Required action: Begin at the line below that has "pink triangle: (118, 261)". Stop after the line that has "blue cross: (89, 28) -> (99, 62), moved", repeating each line exactly and leaving out the pictures.

Stored data:

== Segment start ==

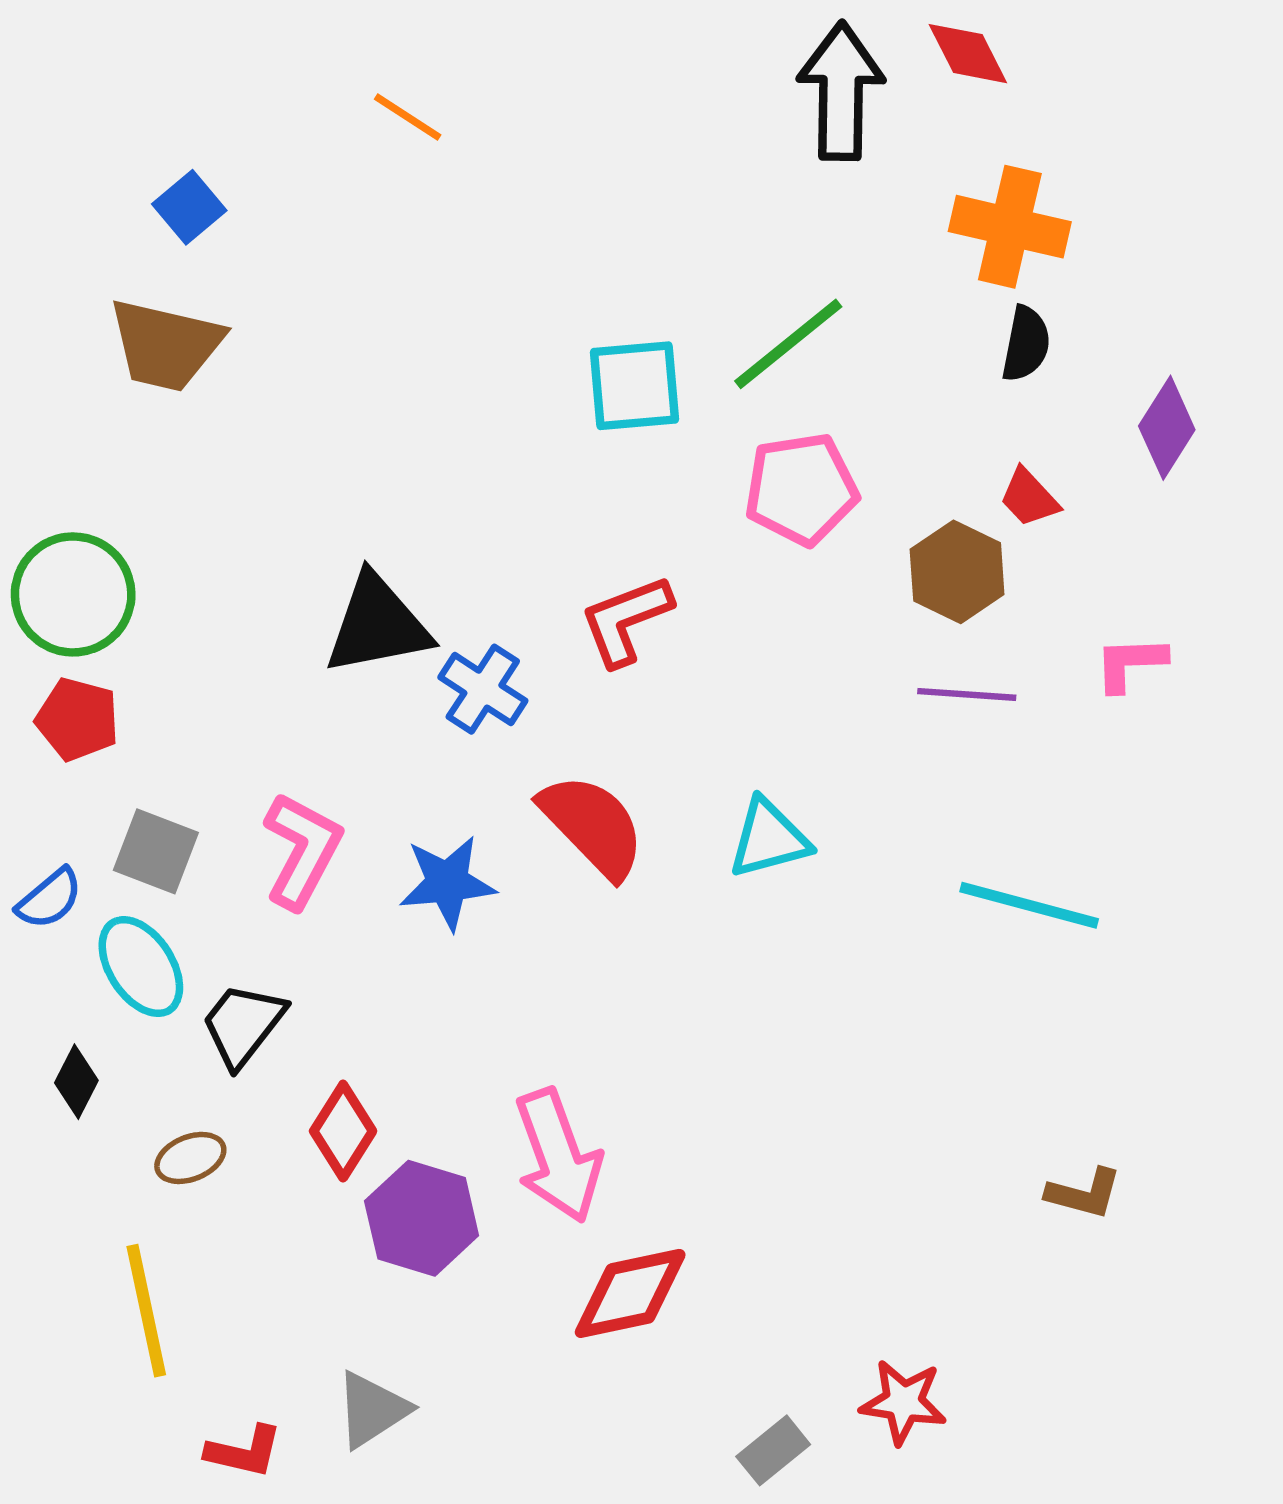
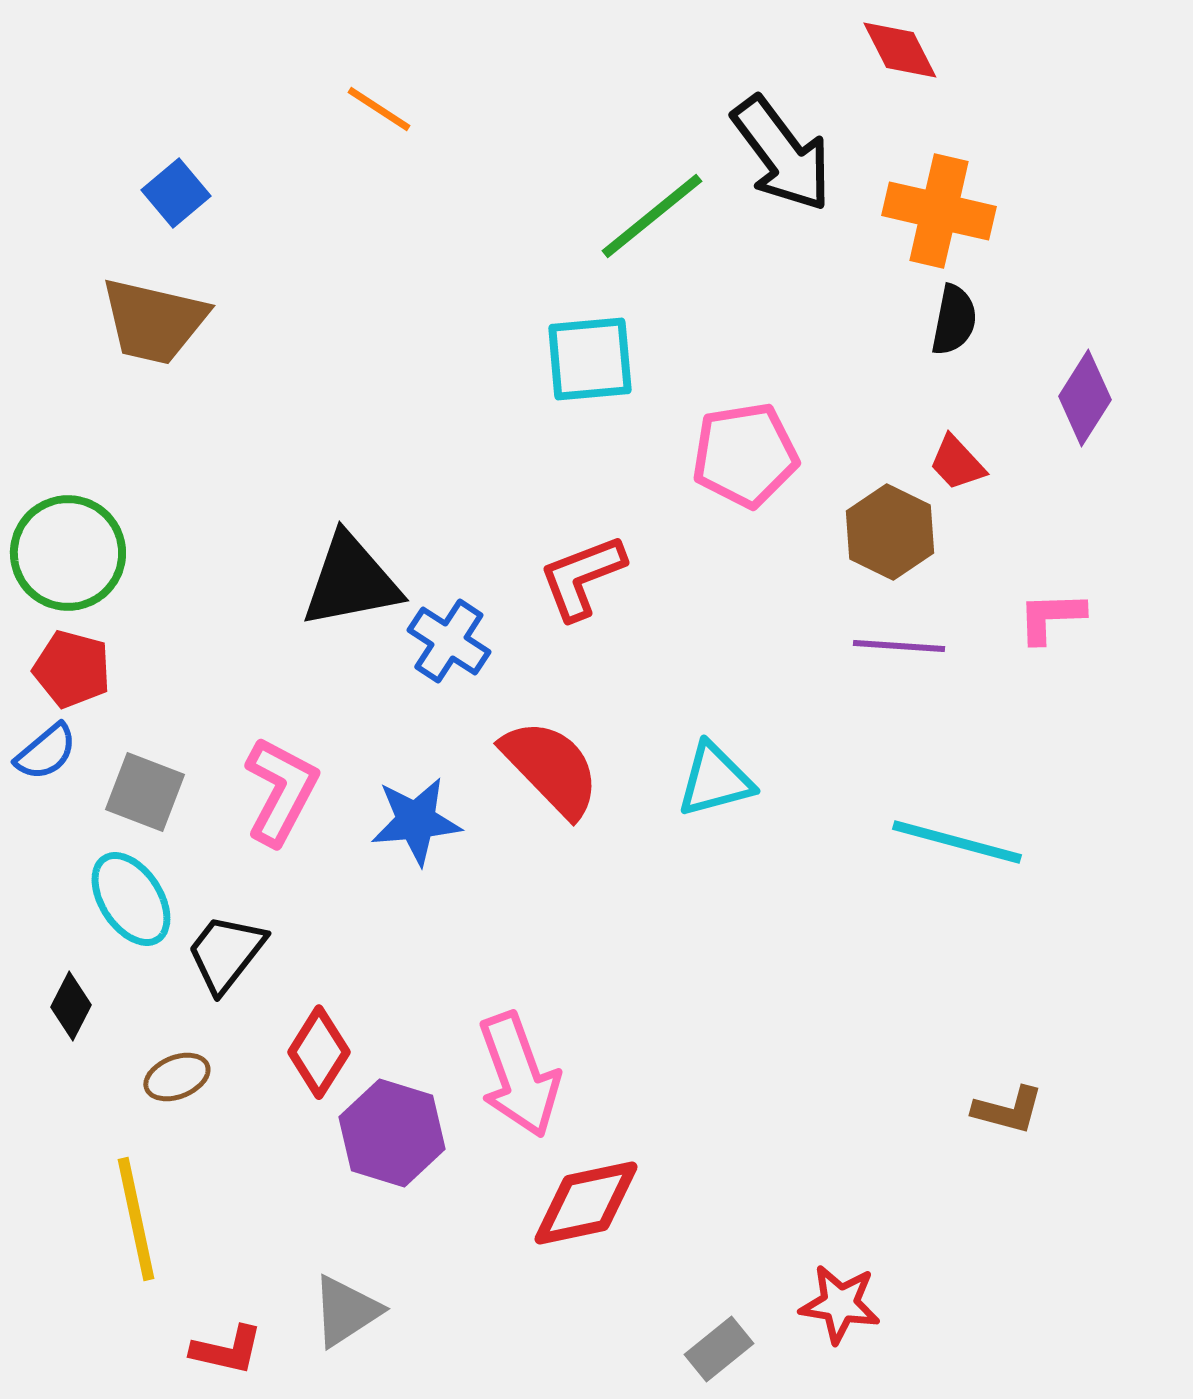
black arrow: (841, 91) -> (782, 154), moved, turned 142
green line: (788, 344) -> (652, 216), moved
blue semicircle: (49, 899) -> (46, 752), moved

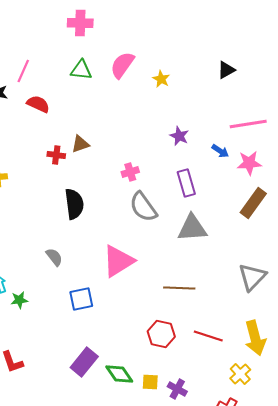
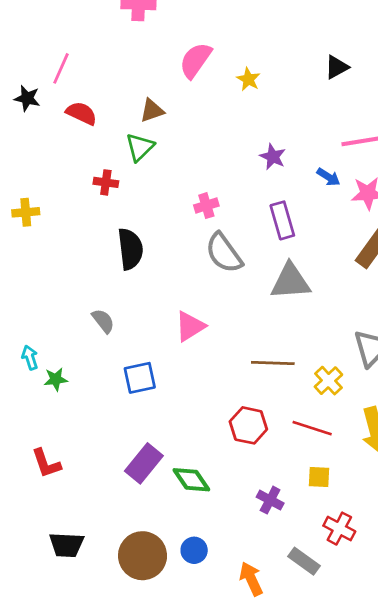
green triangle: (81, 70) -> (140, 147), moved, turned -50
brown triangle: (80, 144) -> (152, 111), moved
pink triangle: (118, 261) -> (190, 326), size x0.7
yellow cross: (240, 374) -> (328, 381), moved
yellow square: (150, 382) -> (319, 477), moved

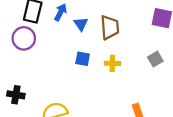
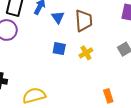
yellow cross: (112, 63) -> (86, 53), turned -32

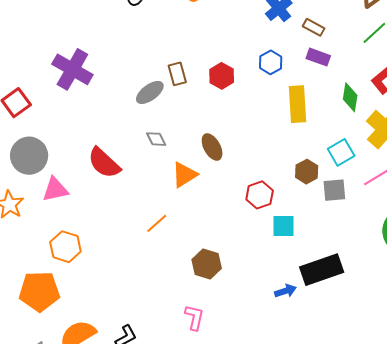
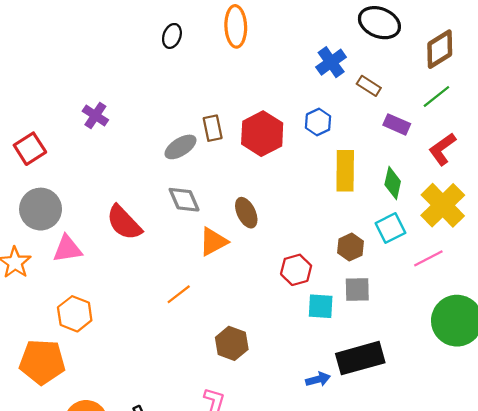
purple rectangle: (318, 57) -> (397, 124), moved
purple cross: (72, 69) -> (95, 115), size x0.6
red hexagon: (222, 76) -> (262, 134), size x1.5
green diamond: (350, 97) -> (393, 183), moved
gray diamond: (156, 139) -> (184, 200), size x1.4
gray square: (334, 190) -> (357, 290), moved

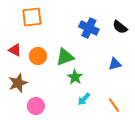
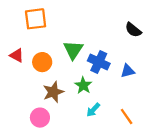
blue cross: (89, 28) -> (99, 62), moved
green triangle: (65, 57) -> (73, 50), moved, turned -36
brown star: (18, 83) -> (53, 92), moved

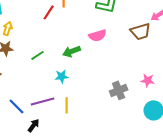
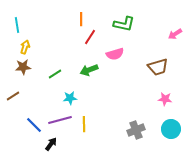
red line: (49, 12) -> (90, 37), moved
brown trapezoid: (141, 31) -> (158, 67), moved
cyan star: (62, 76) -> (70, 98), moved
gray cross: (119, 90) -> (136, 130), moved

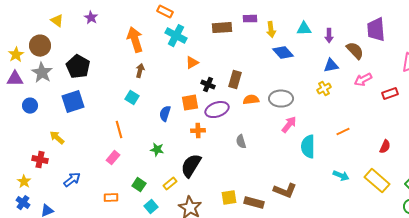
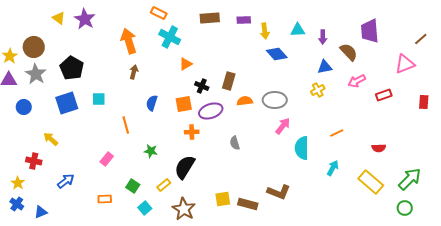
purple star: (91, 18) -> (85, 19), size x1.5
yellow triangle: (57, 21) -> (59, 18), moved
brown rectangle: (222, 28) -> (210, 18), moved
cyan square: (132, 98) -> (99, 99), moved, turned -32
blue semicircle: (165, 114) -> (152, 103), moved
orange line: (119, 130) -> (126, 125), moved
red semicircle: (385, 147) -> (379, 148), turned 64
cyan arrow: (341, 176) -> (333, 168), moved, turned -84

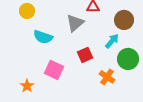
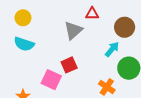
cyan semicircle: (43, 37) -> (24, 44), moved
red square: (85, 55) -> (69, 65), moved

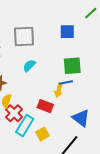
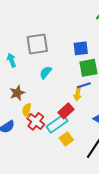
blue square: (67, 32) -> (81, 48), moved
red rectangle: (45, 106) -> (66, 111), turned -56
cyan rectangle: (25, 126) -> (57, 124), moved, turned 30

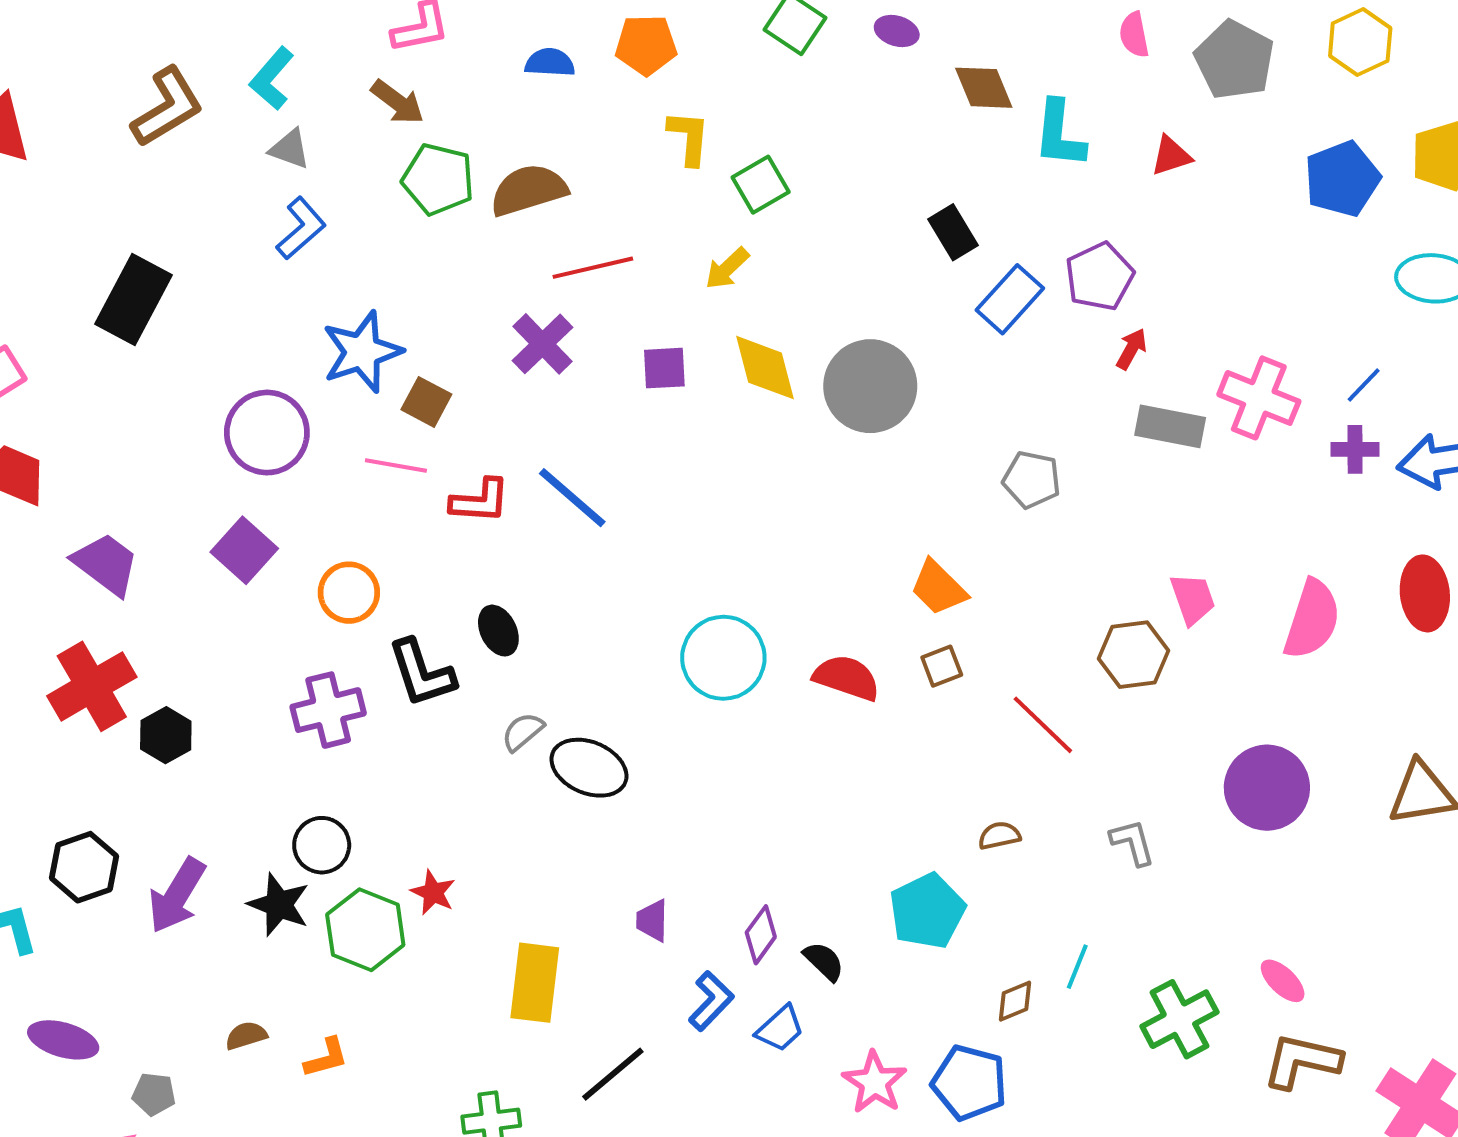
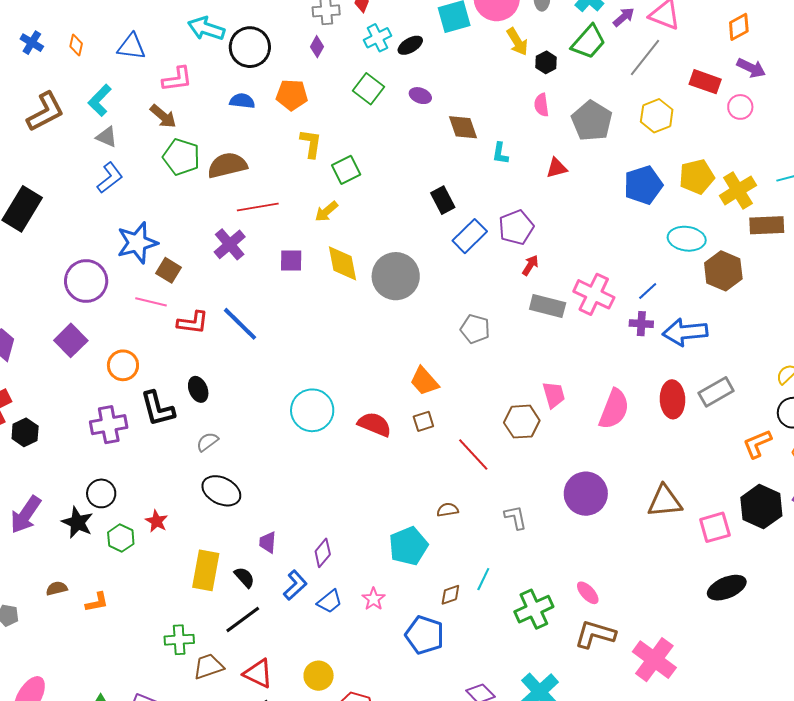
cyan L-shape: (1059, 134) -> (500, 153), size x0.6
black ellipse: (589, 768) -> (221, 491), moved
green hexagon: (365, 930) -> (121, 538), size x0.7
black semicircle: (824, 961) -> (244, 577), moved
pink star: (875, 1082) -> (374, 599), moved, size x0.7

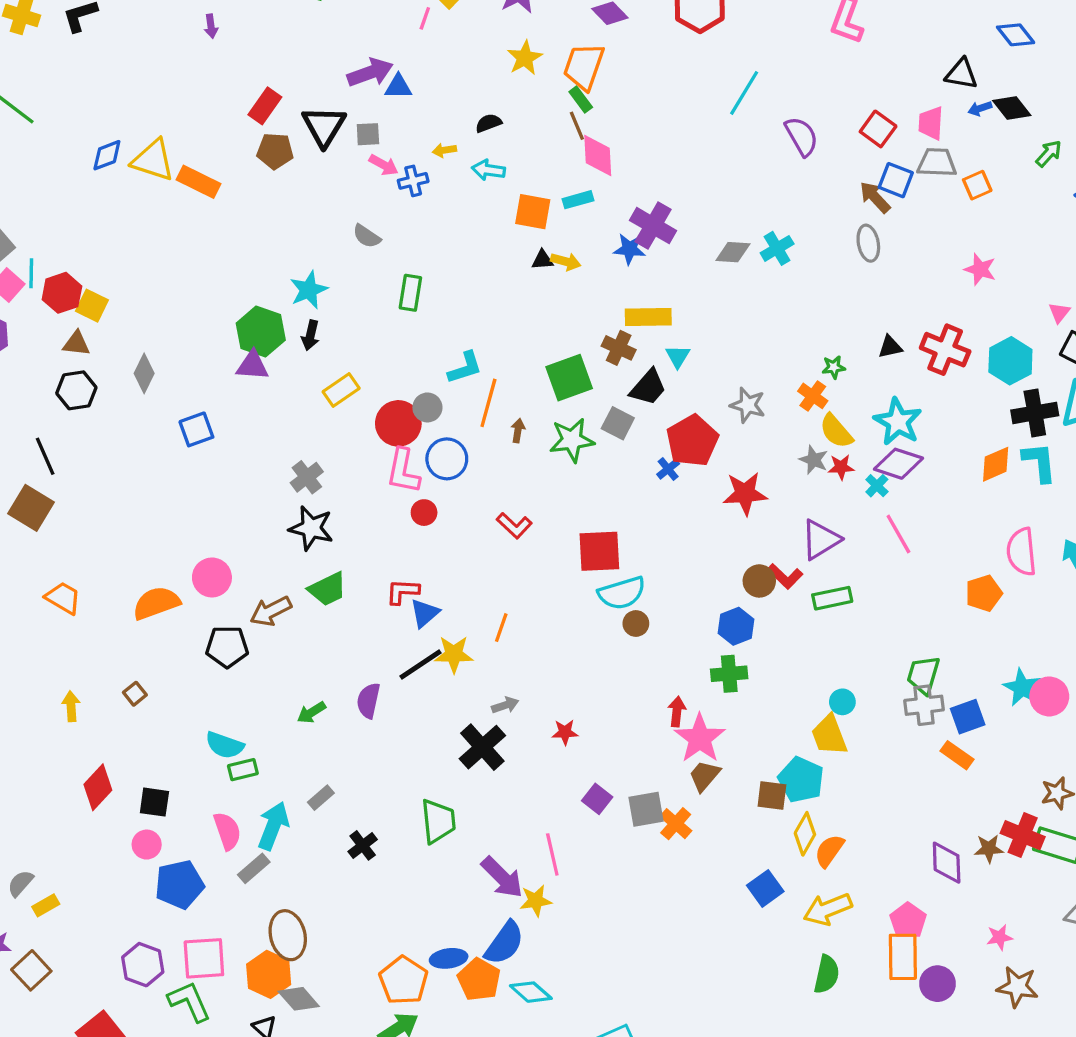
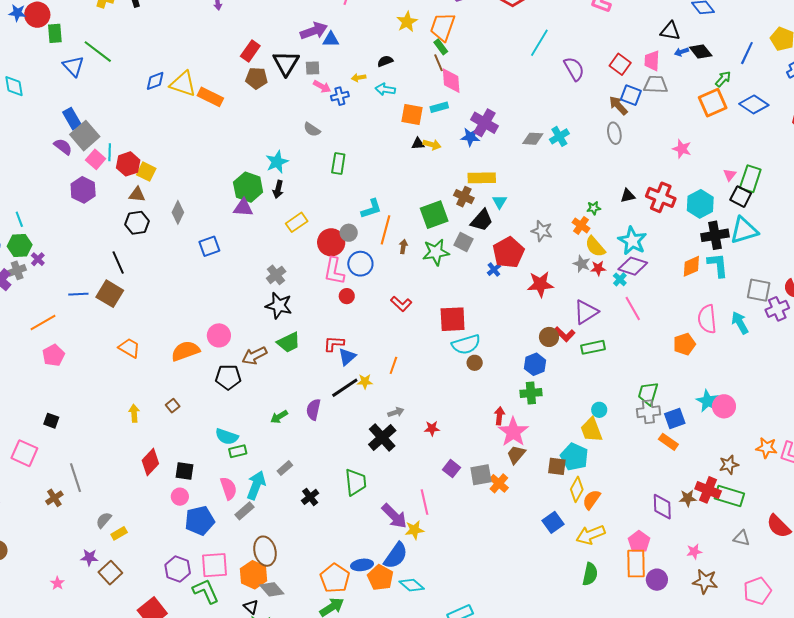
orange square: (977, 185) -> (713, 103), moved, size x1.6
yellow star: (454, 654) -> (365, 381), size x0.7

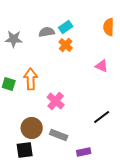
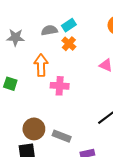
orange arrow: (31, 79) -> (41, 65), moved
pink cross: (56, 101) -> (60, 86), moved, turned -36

== Segment end ==

Response to the task:
pink triangle: (118, 261) -> (190, 326), size x0.7
yellow cross: (240, 374) -> (328, 381), moved
yellow square: (150, 382) -> (319, 477), moved

yellow cross: (112, 63) -> (86, 53), turned -32

purple rectangle: (318, 57) -> (397, 124), moved
purple cross: (72, 69) -> (95, 115), size x0.6
red hexagon: (222, 76) -> (262, 134), size x1.5
green diamond: (350, 97) -> (393, 183), moved
gray diamond: (156, 139) -> (184, 200), size x1.4
gray square: (334, 190) -> (357, 290), moved

blue cross: (89, 28) -> (99, 62), moved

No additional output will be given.